» What is required:
Emit an exact copy of the lines running from the start of the records to the line containing "MIC1 pin OUT: D8 -> D2", both included.

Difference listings
────────
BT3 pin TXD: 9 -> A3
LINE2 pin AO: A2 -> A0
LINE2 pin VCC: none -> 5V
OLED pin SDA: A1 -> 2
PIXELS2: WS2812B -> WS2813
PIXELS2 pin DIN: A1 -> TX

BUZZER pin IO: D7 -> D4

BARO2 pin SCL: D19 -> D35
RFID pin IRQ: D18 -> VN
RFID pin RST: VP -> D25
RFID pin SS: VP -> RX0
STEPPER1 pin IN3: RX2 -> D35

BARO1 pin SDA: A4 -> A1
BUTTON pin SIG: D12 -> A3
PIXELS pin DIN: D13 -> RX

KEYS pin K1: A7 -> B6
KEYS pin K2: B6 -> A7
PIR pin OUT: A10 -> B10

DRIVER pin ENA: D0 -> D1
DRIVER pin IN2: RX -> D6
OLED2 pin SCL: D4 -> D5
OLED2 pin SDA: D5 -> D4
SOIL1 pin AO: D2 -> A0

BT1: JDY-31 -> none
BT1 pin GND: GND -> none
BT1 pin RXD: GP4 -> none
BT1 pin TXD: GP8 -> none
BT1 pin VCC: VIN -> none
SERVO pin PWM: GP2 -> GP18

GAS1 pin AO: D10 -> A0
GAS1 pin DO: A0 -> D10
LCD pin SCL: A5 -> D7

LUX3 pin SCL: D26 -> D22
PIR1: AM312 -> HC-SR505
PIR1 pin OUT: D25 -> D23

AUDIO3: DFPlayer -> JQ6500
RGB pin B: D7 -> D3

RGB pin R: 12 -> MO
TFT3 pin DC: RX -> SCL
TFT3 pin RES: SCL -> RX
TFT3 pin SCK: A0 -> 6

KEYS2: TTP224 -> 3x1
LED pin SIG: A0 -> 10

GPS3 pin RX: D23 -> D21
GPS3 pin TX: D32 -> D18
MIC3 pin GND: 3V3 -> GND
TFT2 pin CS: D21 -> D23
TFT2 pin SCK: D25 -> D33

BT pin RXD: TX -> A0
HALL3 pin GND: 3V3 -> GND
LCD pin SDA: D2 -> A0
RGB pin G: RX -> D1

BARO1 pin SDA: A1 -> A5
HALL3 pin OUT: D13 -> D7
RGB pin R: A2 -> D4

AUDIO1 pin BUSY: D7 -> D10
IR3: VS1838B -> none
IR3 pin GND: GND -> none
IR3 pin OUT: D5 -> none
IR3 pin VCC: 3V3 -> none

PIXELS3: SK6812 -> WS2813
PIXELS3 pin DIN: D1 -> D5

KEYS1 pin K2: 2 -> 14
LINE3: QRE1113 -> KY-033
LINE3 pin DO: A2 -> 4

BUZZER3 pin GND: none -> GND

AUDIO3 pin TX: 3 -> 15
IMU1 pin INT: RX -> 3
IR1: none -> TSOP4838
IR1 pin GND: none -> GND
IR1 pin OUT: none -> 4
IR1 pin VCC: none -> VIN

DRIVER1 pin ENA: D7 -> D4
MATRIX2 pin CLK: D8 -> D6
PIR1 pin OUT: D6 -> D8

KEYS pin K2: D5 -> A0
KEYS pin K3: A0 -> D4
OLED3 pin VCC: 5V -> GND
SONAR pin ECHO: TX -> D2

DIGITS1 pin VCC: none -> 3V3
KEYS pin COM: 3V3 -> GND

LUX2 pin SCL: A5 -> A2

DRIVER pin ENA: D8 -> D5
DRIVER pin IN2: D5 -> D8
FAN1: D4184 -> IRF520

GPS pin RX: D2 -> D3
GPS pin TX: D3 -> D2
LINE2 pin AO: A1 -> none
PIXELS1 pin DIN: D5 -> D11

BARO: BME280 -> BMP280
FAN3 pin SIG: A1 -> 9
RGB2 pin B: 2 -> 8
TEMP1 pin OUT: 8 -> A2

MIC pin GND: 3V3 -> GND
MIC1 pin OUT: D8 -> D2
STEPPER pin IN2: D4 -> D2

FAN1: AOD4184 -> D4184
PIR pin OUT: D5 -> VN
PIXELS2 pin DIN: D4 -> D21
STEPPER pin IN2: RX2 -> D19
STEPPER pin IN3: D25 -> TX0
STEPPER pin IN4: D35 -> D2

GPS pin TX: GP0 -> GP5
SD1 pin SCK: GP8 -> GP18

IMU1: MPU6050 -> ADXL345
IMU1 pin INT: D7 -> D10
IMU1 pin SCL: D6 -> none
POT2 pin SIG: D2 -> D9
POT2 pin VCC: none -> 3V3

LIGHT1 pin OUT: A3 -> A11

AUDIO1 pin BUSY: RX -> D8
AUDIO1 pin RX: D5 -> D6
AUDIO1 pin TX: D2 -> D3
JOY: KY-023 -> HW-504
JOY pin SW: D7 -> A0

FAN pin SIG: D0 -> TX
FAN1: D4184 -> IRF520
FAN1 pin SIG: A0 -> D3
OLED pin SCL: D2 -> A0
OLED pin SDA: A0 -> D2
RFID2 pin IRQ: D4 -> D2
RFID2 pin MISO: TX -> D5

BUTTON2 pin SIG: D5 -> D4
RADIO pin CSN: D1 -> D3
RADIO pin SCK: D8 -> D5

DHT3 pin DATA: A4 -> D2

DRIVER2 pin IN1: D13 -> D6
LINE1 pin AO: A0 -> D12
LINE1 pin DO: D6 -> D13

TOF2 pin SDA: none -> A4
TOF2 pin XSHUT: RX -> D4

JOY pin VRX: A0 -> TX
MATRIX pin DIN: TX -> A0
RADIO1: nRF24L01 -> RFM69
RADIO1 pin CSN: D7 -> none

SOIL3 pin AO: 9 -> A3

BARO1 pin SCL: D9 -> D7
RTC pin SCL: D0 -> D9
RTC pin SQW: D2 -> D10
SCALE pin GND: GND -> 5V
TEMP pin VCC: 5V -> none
────────
» Your response:
BT3 pin TXD: 9 -> A3
LINE2 pin AO: A2 -> A0
LINE2 pin VCC: none -> 5V
OLED pin SDA: A1 -> 2
PIXELS2: WS2812B -> WS2813
PIXELS2 pin DIN: A1 -> TX

BUZZER pin IO: D7 -> D4

BARO2 pin SCL: D19 -> D35
RFID pin IRQ: D18 -> VN
RFID pin RST: VP -> D25
RFID pin SS: VP -> RX0
STEPPER1 pin IN3: RX2 -> D35

BARO1 pin SDA: A4 -> A1
BUTTON pin SIG: D12 -> A3
PIXELS pin DIN: D13 -> RX

KEYS pin K1: A7 -> B6
KEYS pin K2: B6 -> A7
PIR pin OUT: A10 -> B10

DRIVER pin ENA: D0 -> D1
DRIVER pin IN2: RX -> D6
OLED2 pin SCL: D4 -> D5
OLED2 pin SDA: D5 -> D4
SOIL1 pin AO: D2 -> A0

BT1: JDY-31 -> none
BT1 pin GND: GND -> none
BT1 pin RXD: GP4 -> none
BT1 pin TXD: GP8 -> none
BT1 pin VCC: VIN -> none
SERVO pin PWM: GP2 -> GP18

GAS1 pin AO: D10 -> A0
GAS1 pin DO: A0 -> D10
LCD pin SCL: A5 -> D7

LUX3 pin SCL: D26 -> D22
PIR1: AM312 -> HC-SR505
PIR1 pin OUT: D25 -> D23

AUDIO3: DFPlayer -> JQ6500
RGB pin B: D7 -> D3

RGB pin R: 12 -> MO
TFT3 pin DC: RX -> SCL
TFT3 pin RES: SCL -> RX
TFT3 pin SCK: A0 -> 6

KEYS2: TTP224 -> 3x1
LED pin SIG: A0 -> 10

GPS3 pin RX: D23 -> D21
GPS3 pin TX: D32 -> D18
MIC3 pin GND: 3V3 -> GND
TFT2 pin CS: D21 -> D23
TFT2 pin SCK: D25 -> D33

BT pin RXD: TX -> A0
HALL3 pin GND: 3V3 -> GND
LCD pin SDA: D2 -> A0
RGB pin G: RX -> D1

BARO1 pin SDA: A1 -> A5
HALL3 pin OUT: D13 -> D7
RGB pin R: A2 -> D4

AUDIO1 pin BUSY: D7 -> D10
IR3: VS1838B -> none
IR3 pin GND: GND -> none
IR3 pin OUT: D5 -> none
IR3 pin VCC: 3V3 -> none

PIXELS3: SK6812 -> WS2813
PIXELS3 pin DIN: D1 -> D5

KEYS1 pin K2: 2 -> 14
LINE3: QRE1113 -> KY-033
LINE3 pin DO: A2 -> 4

BUZZER3 pin GND: none -> GND

AUDIO3 pin TX: 3 -> 15
IMU1 pin INT: RX -> 3
IR1: none -> TSOP4838
IR1 pin GND: none -> GND
IR1 pin OUT: none -> 4
IR1 pin VCC: none -> VIN

DRIVER1 pin ENA: D7 -> D4
MATRIX2 pin CLK: D8 -> D6
PIR1 pin OUT: D6 -> D8

KEYS pin K2: D5 -> A0
KEYS pin K3: A0 -> D4
OLED3 pin VCC: 5V -> GND
SONAR pin ECHO: TX -> D2

DIGITS1 pin VCC: none -> 3V3
KEYS pin COM: 3V3 -> GND

LUX2 pin SCL: A5 -> A2

DRIVER pin ENA: D8 -> D5
DRIVER pin IN2: D5 -> D8
FAN1: D4184 -> IRF520

GPS pin RX: D2 -> D3
GPS pin TX: D3 -> D2
LINE2 pin AO: A1 -> none
PIXELS1 pin DIN: D5 -> D11

BARO: BME280 -> BMP280
FAN3 pin SIG: A1 -> 9
RGB2 pin B: 2 -> 8
TEMP1 pin OUT: 8 -> A2

MIC pin GND: 3V3 -> GND
MIC1 pin OUT: D8 -> D2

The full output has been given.